• [Problem to work on]: From the listing below, pull each line that includes "green".

• [The records]:
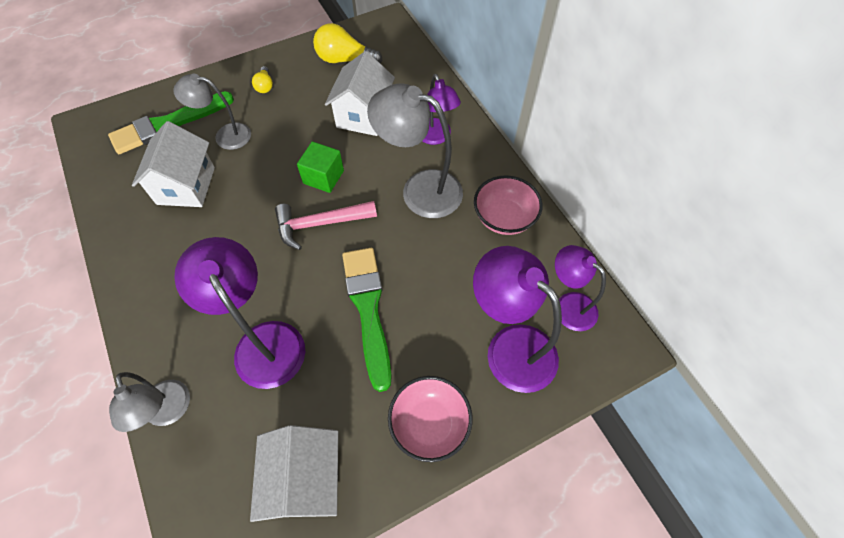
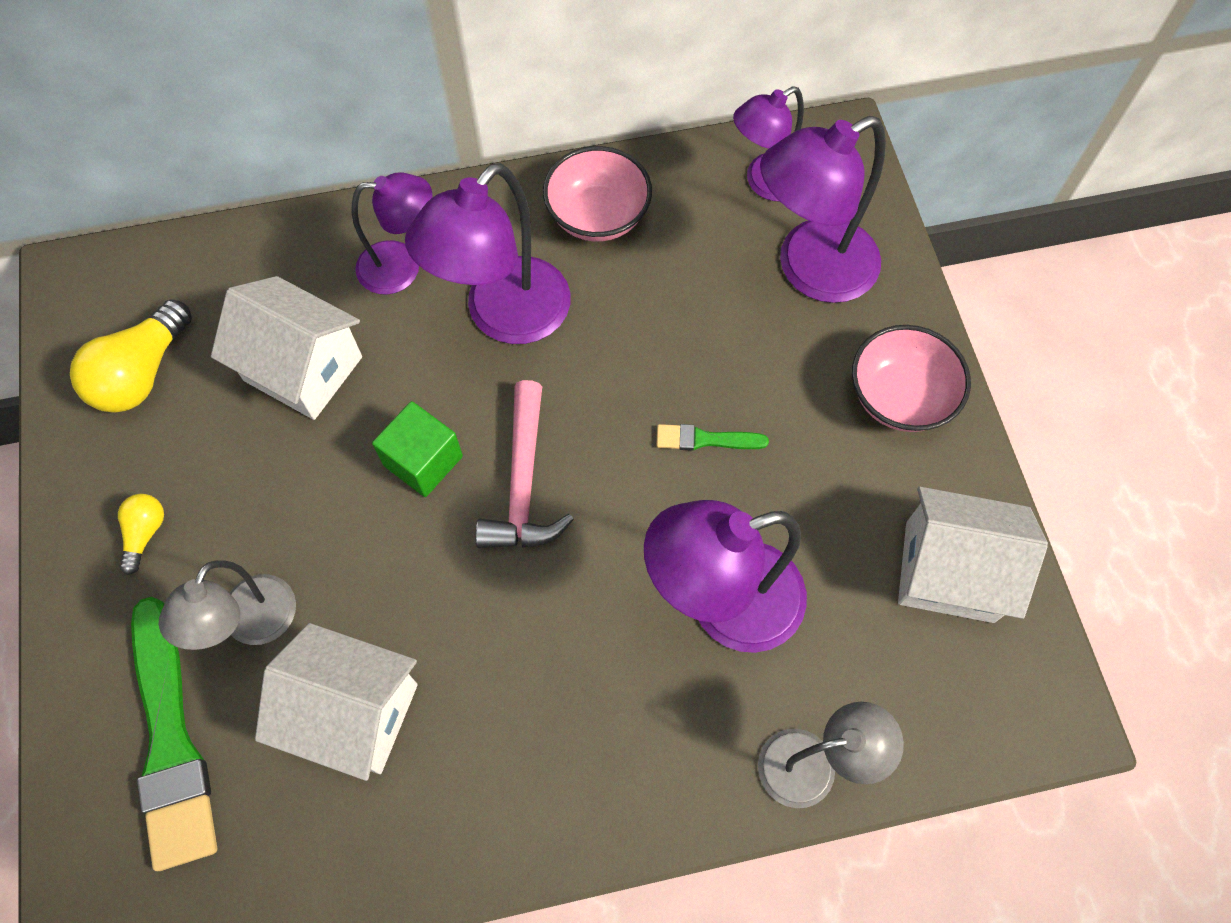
camera: 75 degrees left, 5 degrees up
(265, 86) = (145, 533): yellow light bulb -> yellow light bulb turned 90 degrees counterclockwise
(368, 309) = (705, 439): green brush -> green brush, size x0.46
(420, 189) = (504, 317): grey lamp -> purple lamp

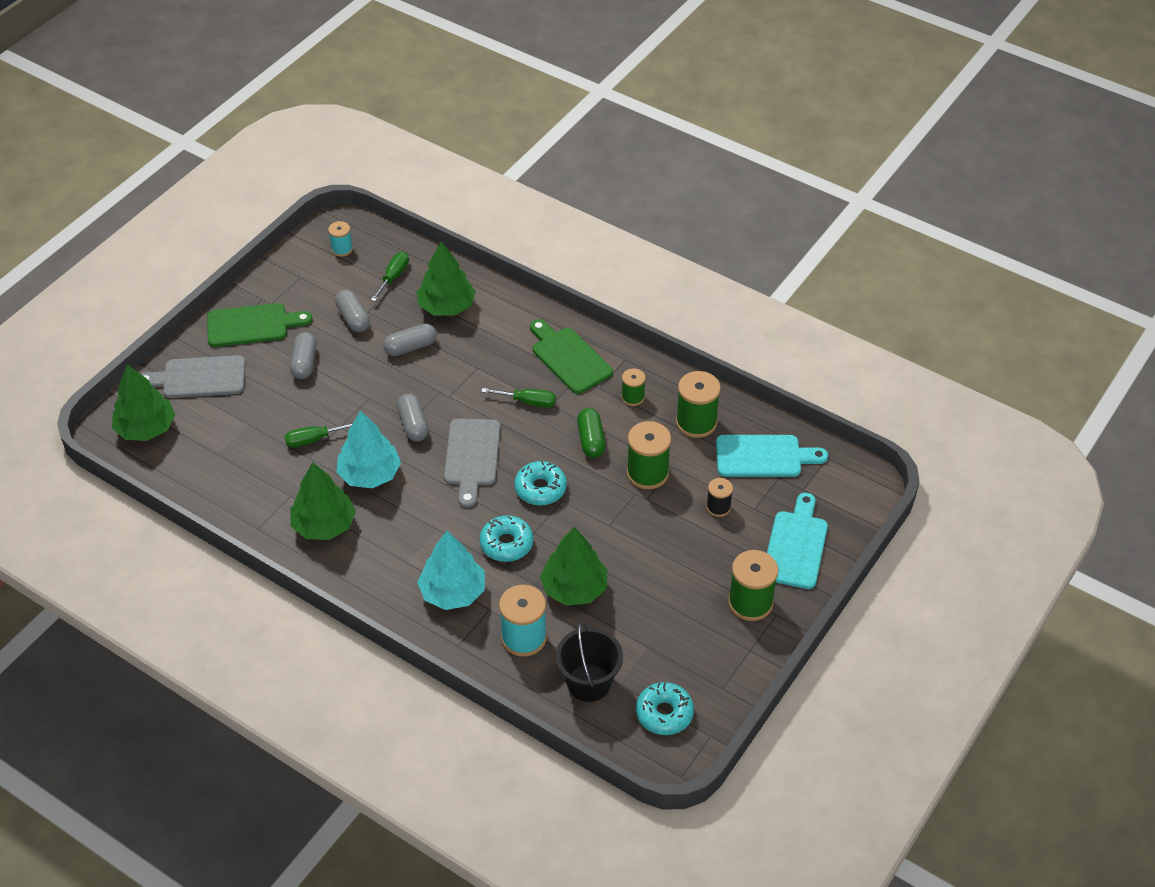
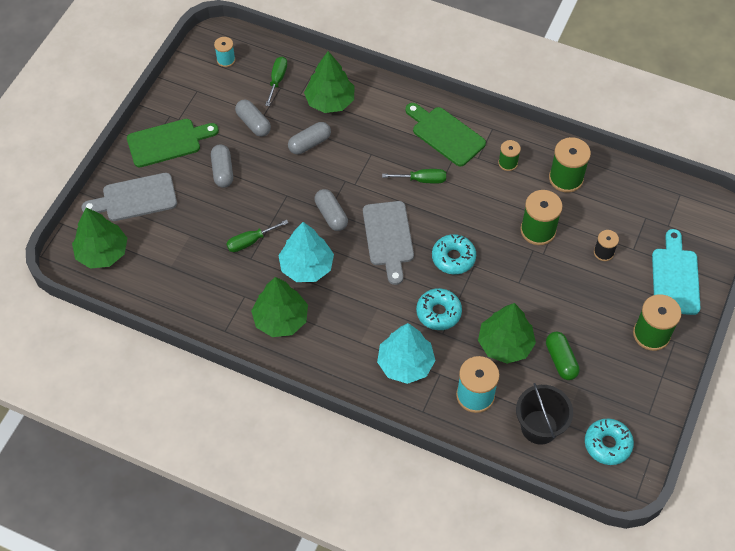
camera: 10 degrees left, 10 degrees up
(591, 440) = (483, 207): green capsule -> green capsule (561, 360)
(764, 456) = (628, 201): turquoise cutting board -> none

• [Answer below]:
(368, 309) = (705, 439): green brush -> green brush, size x0.46
(591, 440) = (483, 207): green capsule -> green capsule (561, 360)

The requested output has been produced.